%%
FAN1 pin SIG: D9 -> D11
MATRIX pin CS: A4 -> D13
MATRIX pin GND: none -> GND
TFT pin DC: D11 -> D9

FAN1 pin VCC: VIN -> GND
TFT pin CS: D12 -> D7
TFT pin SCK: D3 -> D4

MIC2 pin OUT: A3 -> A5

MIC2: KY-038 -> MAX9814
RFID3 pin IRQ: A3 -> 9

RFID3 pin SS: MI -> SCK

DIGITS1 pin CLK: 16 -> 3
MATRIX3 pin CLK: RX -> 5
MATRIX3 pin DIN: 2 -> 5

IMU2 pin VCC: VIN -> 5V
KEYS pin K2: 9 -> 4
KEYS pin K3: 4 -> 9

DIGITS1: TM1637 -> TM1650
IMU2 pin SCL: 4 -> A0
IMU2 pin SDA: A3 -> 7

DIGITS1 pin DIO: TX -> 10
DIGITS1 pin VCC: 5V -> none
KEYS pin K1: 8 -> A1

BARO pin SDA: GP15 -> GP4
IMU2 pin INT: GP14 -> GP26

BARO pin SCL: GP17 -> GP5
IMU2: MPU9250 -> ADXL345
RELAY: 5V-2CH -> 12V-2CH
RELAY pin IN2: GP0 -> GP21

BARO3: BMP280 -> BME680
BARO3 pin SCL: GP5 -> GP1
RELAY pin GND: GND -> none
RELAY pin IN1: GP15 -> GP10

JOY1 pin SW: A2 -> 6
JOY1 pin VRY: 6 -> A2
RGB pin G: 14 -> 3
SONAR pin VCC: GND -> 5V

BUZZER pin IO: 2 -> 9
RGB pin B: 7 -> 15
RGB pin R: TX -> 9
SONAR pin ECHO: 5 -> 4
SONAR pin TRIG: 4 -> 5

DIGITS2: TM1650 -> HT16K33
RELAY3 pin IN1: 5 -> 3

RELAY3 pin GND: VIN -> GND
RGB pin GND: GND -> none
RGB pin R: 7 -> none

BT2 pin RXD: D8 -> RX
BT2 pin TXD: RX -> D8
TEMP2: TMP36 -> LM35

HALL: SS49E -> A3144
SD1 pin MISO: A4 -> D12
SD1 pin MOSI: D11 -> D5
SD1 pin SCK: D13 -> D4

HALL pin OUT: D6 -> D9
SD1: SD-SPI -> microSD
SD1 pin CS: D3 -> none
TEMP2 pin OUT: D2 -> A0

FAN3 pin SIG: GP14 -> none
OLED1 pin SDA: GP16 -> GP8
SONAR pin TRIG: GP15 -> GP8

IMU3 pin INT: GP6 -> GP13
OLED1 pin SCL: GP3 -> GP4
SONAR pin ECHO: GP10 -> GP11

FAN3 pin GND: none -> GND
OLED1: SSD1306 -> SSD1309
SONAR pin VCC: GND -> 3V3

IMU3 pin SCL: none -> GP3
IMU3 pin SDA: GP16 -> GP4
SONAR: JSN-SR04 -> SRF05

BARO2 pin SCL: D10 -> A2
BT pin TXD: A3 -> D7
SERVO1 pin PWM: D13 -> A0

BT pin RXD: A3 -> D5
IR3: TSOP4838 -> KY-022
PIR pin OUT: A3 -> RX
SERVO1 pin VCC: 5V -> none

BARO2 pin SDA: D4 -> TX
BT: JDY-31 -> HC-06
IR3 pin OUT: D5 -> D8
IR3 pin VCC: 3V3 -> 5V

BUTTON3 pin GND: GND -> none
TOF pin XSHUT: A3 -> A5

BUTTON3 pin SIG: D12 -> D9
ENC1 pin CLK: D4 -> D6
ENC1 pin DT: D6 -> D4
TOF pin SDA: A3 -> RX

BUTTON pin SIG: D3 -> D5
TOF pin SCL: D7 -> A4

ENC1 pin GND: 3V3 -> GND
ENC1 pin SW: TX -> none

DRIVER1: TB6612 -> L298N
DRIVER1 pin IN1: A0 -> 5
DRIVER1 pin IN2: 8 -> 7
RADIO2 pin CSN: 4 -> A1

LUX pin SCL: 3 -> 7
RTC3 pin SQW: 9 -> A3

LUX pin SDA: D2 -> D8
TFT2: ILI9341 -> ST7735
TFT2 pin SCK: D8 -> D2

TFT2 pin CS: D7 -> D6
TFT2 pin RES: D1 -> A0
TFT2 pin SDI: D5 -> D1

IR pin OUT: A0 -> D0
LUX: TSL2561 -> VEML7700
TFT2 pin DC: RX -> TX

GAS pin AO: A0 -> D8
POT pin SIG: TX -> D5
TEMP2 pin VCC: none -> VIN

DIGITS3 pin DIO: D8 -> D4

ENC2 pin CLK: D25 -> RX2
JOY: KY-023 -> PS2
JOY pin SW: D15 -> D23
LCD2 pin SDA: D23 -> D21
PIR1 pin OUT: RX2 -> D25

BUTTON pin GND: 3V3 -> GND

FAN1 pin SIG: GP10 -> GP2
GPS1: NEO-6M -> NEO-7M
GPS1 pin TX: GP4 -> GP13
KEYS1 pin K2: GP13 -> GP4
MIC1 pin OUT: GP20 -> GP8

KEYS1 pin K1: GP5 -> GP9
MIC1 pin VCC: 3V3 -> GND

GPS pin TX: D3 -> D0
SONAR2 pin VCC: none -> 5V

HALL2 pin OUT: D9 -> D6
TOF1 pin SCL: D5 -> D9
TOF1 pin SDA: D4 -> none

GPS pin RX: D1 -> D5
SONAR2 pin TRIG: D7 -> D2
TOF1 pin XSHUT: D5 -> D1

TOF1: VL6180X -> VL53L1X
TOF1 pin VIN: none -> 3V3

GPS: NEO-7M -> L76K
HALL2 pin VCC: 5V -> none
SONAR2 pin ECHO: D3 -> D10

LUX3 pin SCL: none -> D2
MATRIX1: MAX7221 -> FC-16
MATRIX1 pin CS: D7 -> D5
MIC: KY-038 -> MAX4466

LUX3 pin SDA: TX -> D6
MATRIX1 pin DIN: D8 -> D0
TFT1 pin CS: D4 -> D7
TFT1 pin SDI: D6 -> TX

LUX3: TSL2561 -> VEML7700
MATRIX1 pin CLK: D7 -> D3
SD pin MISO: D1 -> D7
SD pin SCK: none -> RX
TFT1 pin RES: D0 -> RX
%%
*Exercise prompt*.
For this exercise, retype each entry from above exactly as it stands.

*Answer*.
FAN1 pin SIG: D9 -> D11
MATRIX pin CS: A4 -> D13
MATRIX pin GND: none -> GND
TFT pin DC: D11 -> D9

FAN1 pin VCC: VIN -> GND
TFT pin CS: D12 -> D7
TFT pin SCK: D3 -> D4

MIC2 pin OUT: A3 -> A5

MIC2: KY-038 -> MAX9814
RFID3 pin IRQ: A3 -> 9

RFID3 pin SS: MI -> SCK

DIGITS1 pin CLK: 16 -> 3
MATRIX3 pin CLK: RX -> 5
MATRIX3 pin DIN: 2 -> 5

IMU2 pin VCC: VIN -> 5V
KEYS pin K2: 9 -> 4
KEYS pin K3: 4 -> 9

DIGITS1: TM1637 -> TM1650
IMU2 pin SCL: 4 -> A0
IMU2 pin SDA: A3 -> 7

DIGITS1 pin DIO: TX -> 10
DIGITS1 pin VCC: 5V -> none
KEYS pin K1: 8 -> A1

BARO pin SDA: GP15 -> GP4
IMU2 pin INT: GP14 -> GP26

BARO pin SCL: GP17 -> GP5
IMU2: MPU9250 -> ADXL345
RELAY: 5V-2CH -> 12V-2CH
RELAY pin IN2: GP0 -> GP21

BARO3: BMP280 -> BME680
BARO3 pin SCL: GP5 -> GP1
RELAY pin GND: GND -> none
RELAY pin IN1: GP15 -> GP10

JOY1 pin SW: A2 -> 6
JOY1 pin VRY: 6 -> A2
RGB pin G: 14 -> 3
SONAR pin VCC: GND -> 5V

BUZZER pin IO: 2 -> 9
RGB pin B: 7 -> 15
RGB pin R: TX -> 9
SONAR pin ECHO: 5 -> 4
SONAR pin TRIG: 4 -> 5

DIGITS2: TM1650 -> HT16K33
RELAY3 pin IN1: 5 -> 3

RELAY3 pin GND: VIN -> GND
RGB pin GND: GND -> none
RGB pin R: 7 -> none

BT2 pin RXD: D8 -> RX
BT2 pin TXD: RX -> D8
TEMP2: TMP36 -> LM35

HALL: SS49E -> A3144
SD1 pin MISO: A4 -> D12
SD1 pin MOSI: D11 -> D5
SD1 pin SCK: D13 -> D4

HALL pin OUT: D6 -> D9
SD1: SD-SPI -> microSD
SD1 pin CS: D3 -> none
TEMP2 pin OUT: D2 -> A0

FAN3 pin SIG: GP14 -> none
OLED1 pin SDA: GP16 -> GP8
SONAR pin TRIG: GP15 -> GP8

IMU3 pin INT: GP6 -> GP13
OLED1 pin SCL: GP3 -> GP4
SONAR pin ECHO: GP10 -> GP11

FAN3 pin GND: none -> GND
OLED1: SSD1306 -> SSD1309
SONAR pin VCC: GND -> 3V3

IMU3 pin SCL: none -> GP3
IMU3 pin SDA: GP16 -> GP4
SONAR: JSN-SR04 -> SRF05

BARO2 pin SCL: D10 -> A2
BT pin TXD: A3 -> D7
SERVO1 pin PWM: D13 -> A0

BT pin RXD: A3 -> D5
IR3: TSOP4838 -> KY-022
PIR pin OUT: A3 -> RX
SERVO1 pin VCC: 5V -> none

BARO2 pin SDA: D4 -> TX
BT: JDY-31 -> HC-06
IR3 pin OUT: D5 -> D8
IR3 pin VCC: 3V3 -> 5V

BUTTON3 pin GND: GND -> none
TOF pin XSHUT: A3 -> A5

BUTTON3 pin SIG: D12 -> D9
ENC1 pin CLK: D4 -> D6
ENC1 pin DT: D6 -> D4
TOF pin SDA: A3 -> RX

BUTTON pin SIG: D3 -> D5
TOF pin SCL: D7 -> A4

ENC1 pin GND: 3V3 -> GND
ENC1 pin SW: TX -> none

DRIVER1: TB6612 -> L298N
DRIVER1 pin IN1: A0 -> 5
DRIVER1 pin IN2: 8 -> 7
RADIO2 pin CSN: 4 -> A1

LUX pin SCL: 3 -> 7
RTC3 pin SQW: 9 -> A3

LUX pin SDA: D2 -> D8
TFT2: ILI9341 -> ST7735
TFT2 pin SCK: D8 -> D2

TFT2 pin CS: D7 -> D6
TFT2 pin RES: D1 -> A0
TFT2 pin SDI: D5 -> D1

IR pin OUT: A0 -> D0
LUX: TSL2561 -> VEML7700
TFT2 pin DC: RX -> TX

GAS pin AO: A0 -> D8
POT pin SIG: TX -> D5
TEMP2 pin VCC: none -> VIN

DIGITS3 pin DIO: D8 -> D4

ENC2 pin CLK: D25 -> RX2
JOY: KY-023 -> PS2
JOY pin SW: D15 -> D23
LCD2 pin SDA: D23 -> D21
PIR1 pin OUT: RX2 -> D25

BUTTON pin GND: 3V3 -> GND

FAN1 pin SIG: GP10 -> GP2
GPS1: NEO-6M -> NEO-7M
GPS1 pin TX: GP4 -> GP13
KEYS1 pin K2: GP13 -> GP4
MIC1 pin OUT: GP20 -> GP8

KEYS1 pin K1: GP5 -> GP9
MIC1 pin VCC: 3V3 -> GND

GPS pin TX: D3 -> D0
SONAR2 pin VCC: none -> 5V

HALL2 pin OUT: D9 -> D6
TOF1 pin SCL: D5 -> D9
TOF1 pin SDA: D4 -> none

GPS pin RX: D1 -> D5
SONAR2 pin TRIG: D7 -> D2
TOF1 pin XSHUT: D5 -> D1

TOF1: VL6180X -> VL53L1X
TOF1 pin VIN: none -> 3V3

GPS: NEO-7M -> L76K
HALL2 pin VCC: 5V -> none
SONAR2 pin ECHO: D3 -> D10

LUX3 pin SCL: none -> D2
MATRIX1: MAX7221 -> FC-16
MATRIX1 pin CS: D7 -> D5
MIC: KY-038 -> MAX4466

LUX3 pin SDA: TX -> D6
MATRIX1 pin DIN: D8 -> D0
TFT1 pin CS: D4 -> D7
TFT1 pin SDI: D6 -> TX

LUX3: TSL2561 -> VEML7700
MATRIX1 pin CLK: D7 -> D3
SD pin MISO: D1 -> D7
SD pin SCK: none -> RX
TFT1 pin RES: D0 -> RX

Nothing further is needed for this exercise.